→ Work task: The entries must be set down again word for word; no pictures belong in the copy.
────────────────────────────────────────
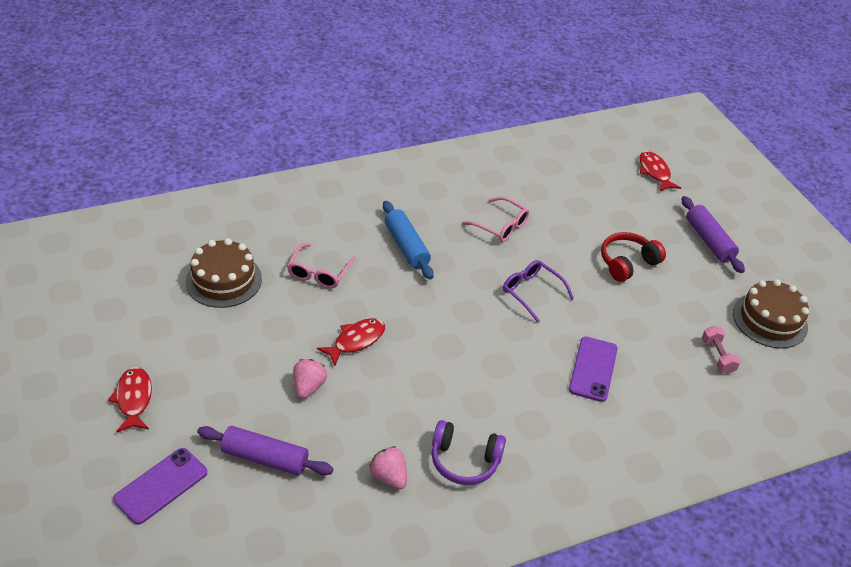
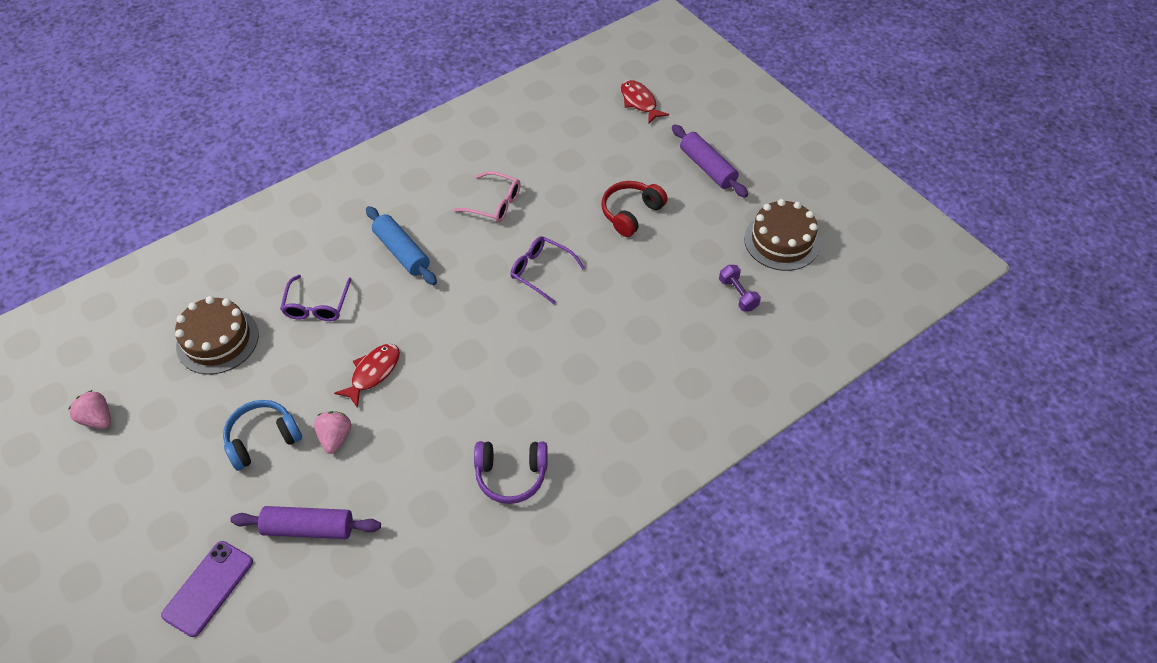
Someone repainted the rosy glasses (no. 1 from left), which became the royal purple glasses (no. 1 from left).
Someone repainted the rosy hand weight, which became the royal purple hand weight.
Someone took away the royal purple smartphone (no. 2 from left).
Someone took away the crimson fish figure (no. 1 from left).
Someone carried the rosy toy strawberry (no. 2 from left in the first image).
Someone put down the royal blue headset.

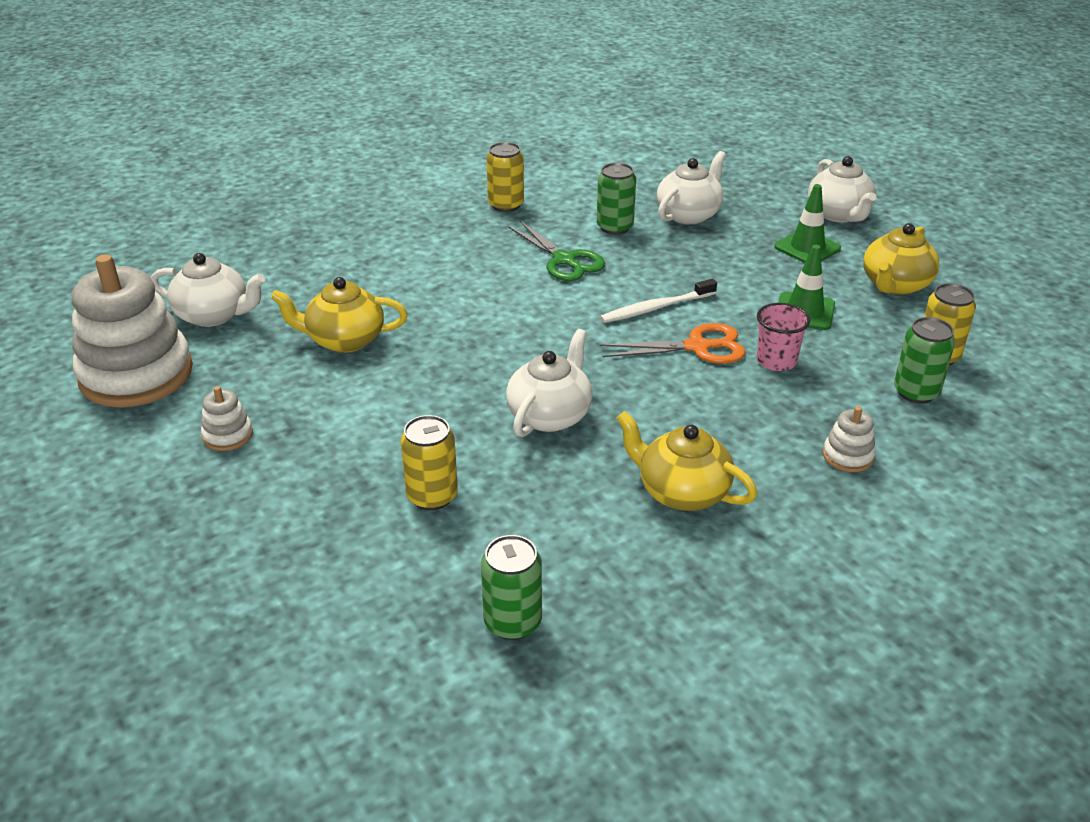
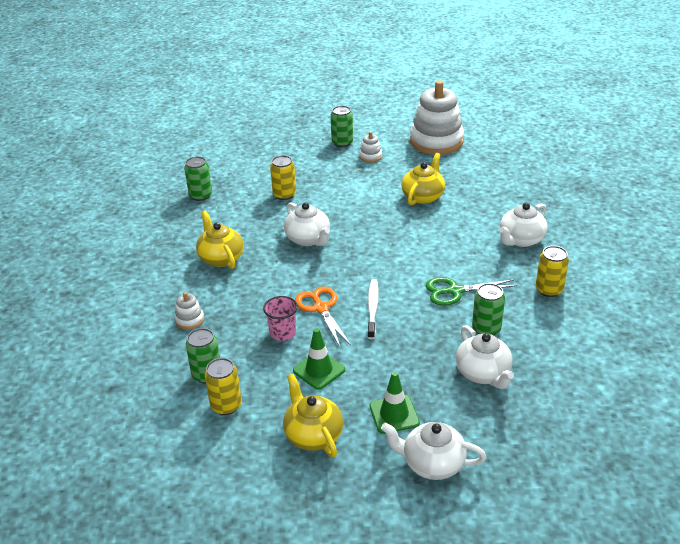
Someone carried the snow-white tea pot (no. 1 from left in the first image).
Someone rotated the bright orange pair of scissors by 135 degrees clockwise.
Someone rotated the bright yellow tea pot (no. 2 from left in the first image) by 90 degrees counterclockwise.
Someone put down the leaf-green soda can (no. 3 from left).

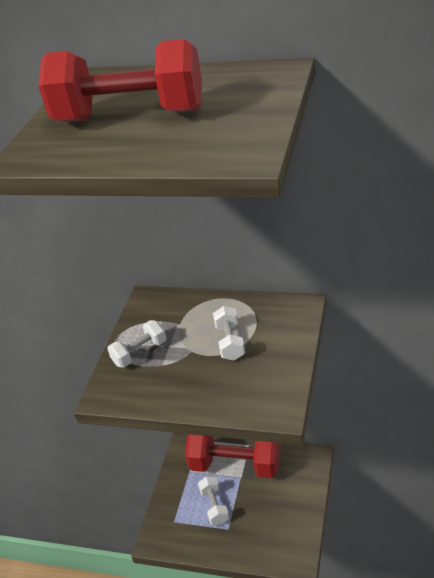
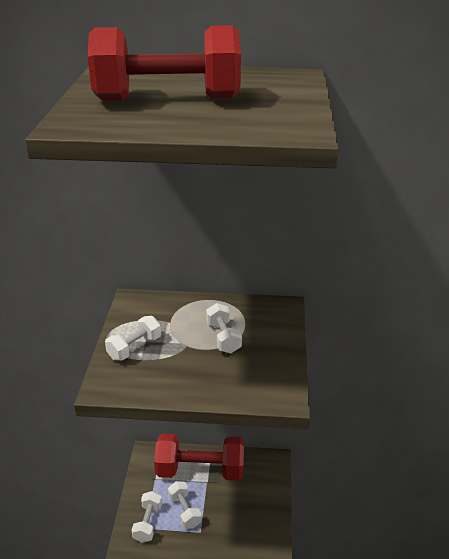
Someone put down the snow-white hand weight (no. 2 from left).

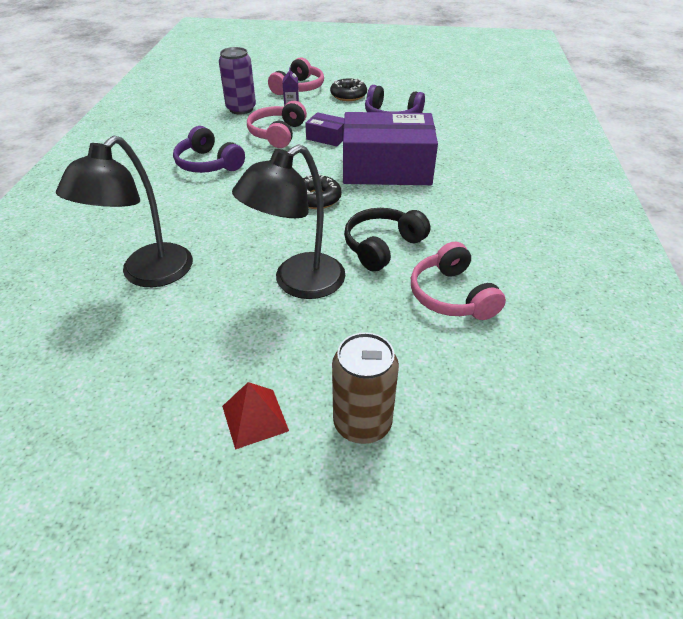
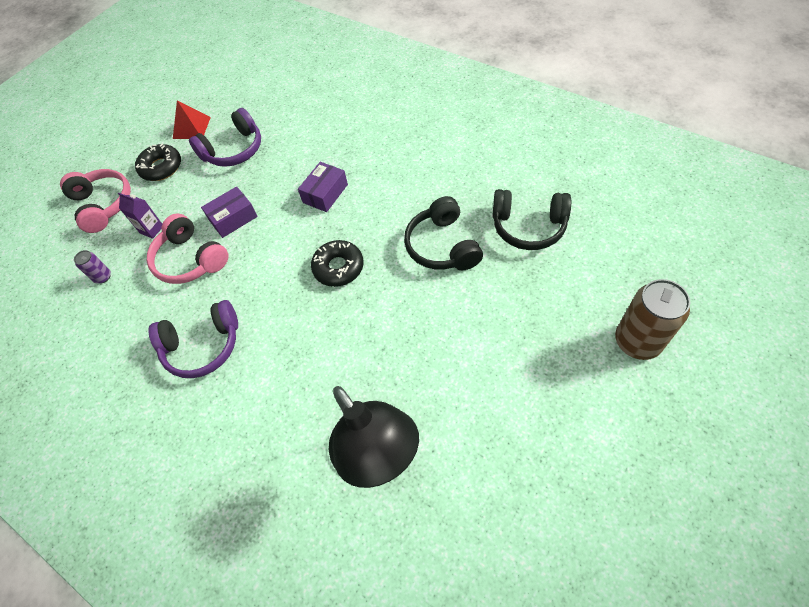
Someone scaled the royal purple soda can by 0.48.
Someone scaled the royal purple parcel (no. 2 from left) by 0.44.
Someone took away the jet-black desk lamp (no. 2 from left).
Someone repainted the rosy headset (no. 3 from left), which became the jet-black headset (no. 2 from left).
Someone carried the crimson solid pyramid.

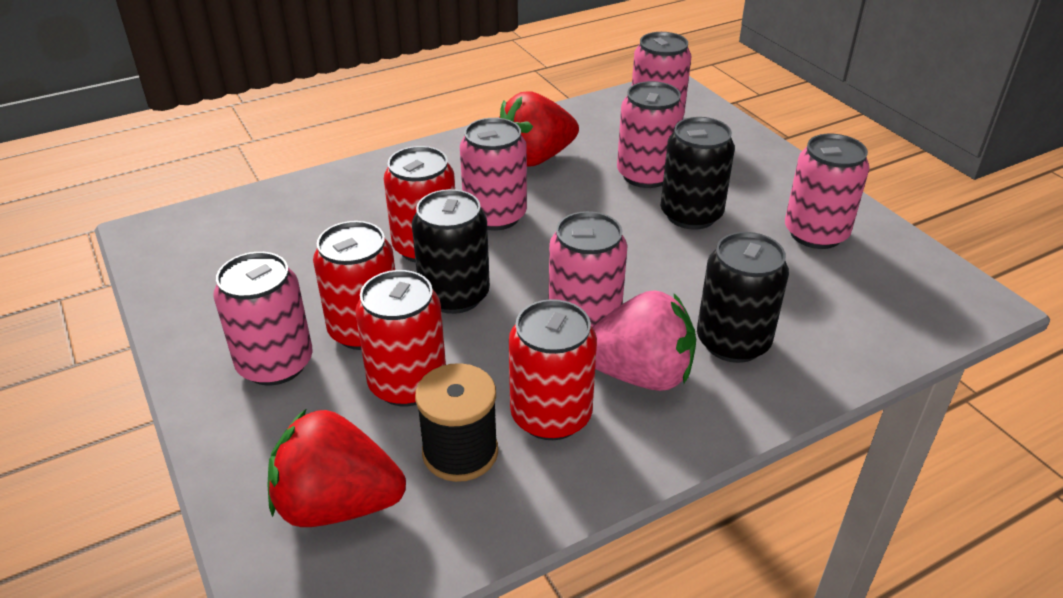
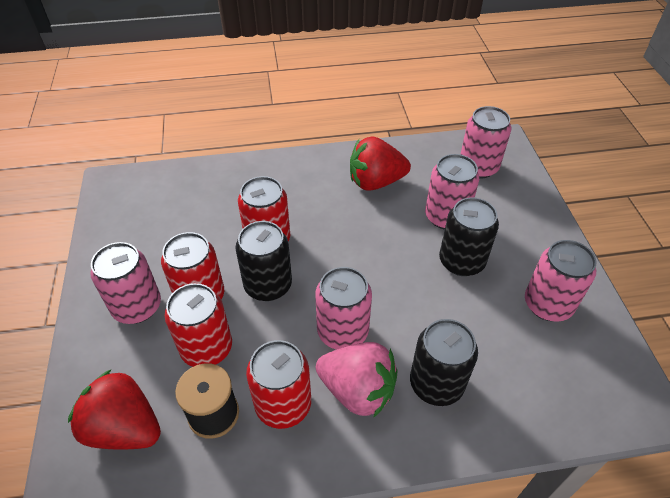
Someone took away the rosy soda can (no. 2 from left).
────────────────────────────────────────
→ Exercise output:
Someone repainted the rosy glasses (no. 1 from left), which became the royal purple glasses (no. 1 from left).
Someone repainted the rosy hand weight, which became the royal purple hand weight.
Someone took away the royal purple smartphone (no. 2 from left).
Someone took away the crimson fish figure (no. 1 from left).
Someone carried the rosy toy strawberry (no. 2 from left in the first image).
Someone put down the royal blue headset.

Someone carried the snow-white tea pot (no. 1 from left in the first image).
Someone rotated the bright orange pair of scissors by 135 degrees clockwise.
Someone rotated the bright yellow tea pot (no. 2 from left in the first image) by 90 degrees counterclockwise.
Someone put down the leaf-green soda can (no. 3 from left).

Someone put down the snow-white hand weight (no. 2 from left).

Someone scaled the royal purple soda can by 0.48.
Someone scaled the royal purple parcel (no. 2 from left) by 0.44.
Someone took away the jet-black desk lamp (no. 2 from left).
Someone repainted the rosy headset (no. 3 from left), which became the jet-black headset (no. 2 from left).
Someone carried the crimson solid pyramid.

Someone took away the rosy soda can (no. 2 from left).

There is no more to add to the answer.